[Scene comparison data]
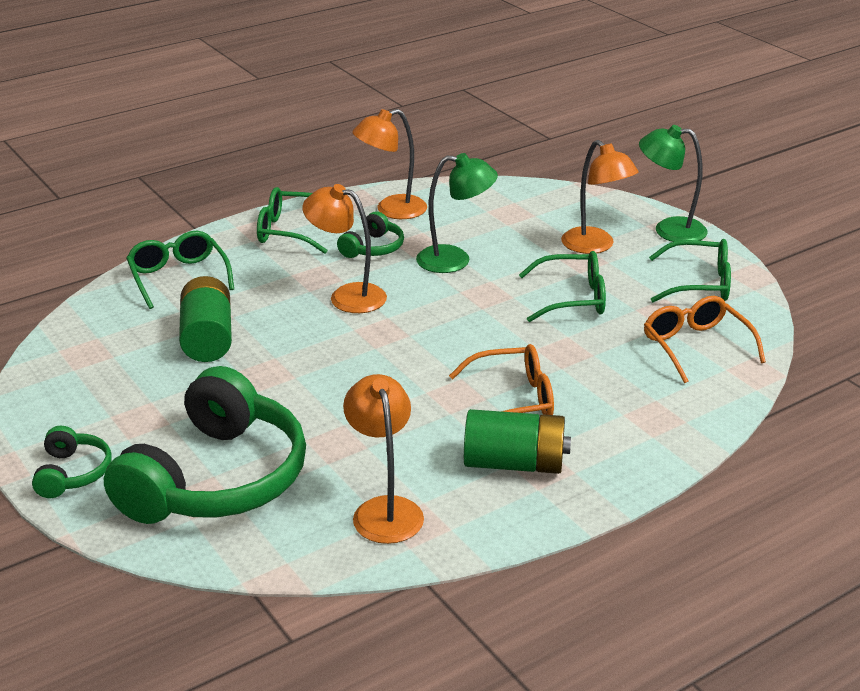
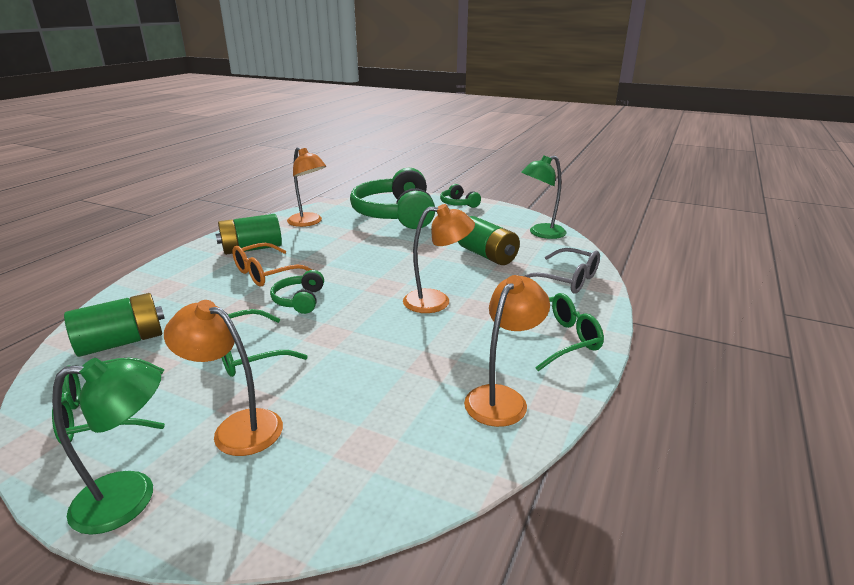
camera: 150 degrees right, 5 degrees down
green glasses [126,231,234,309] -> grey glasses [524,248,600,294]
green headphones [337,211,404,258] -> green headphones moved to [270,270,324,314]
green lamp [416,153,498,273] -> green lamp moved to [521,155,567,239]
orange glasses [644,296,766,383] -> green battery [64,293,165,357]

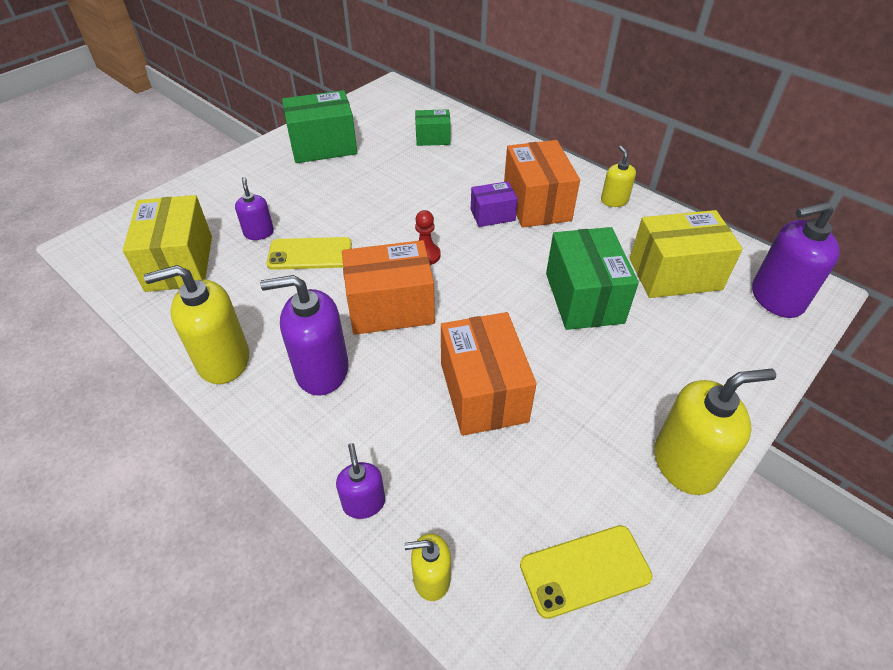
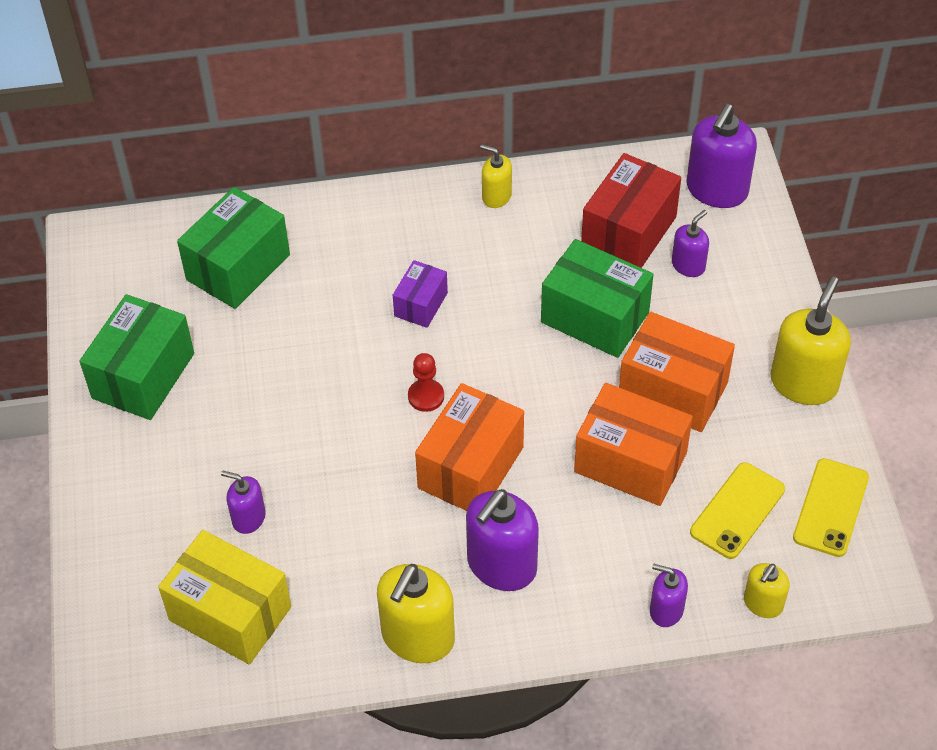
camera: 50 degrees left, 5 degrees up
yellow phone [267,237,352,270] -> yellow phone moved to [690,462,785,559]
green box [415,109,451,146] -> green box [177,187,290,309], size x1.80
orange box [504,140,580,228] -> orange box moved to [619,312,735,432]
yellow box [630,210,743,298] -> red box [581,153,681,268]
none -> purple soap dispenser [672,210,709,277]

**Exercise objective:** Print exactly the lines of the records from the one containing "green box [415,109,451,146]" through the end, and nothing besides them.

**Exercise result:**
green box [415,109,451,146] -> green box [177,187,290,309], size x1.80
orange box [504,140,580,228] -> orange box moved to [619,312,735,432]
yellow box [630,210,743,298] -> red box [581,153,681,268]
none -> purple soap dispenser [672,210,709,277]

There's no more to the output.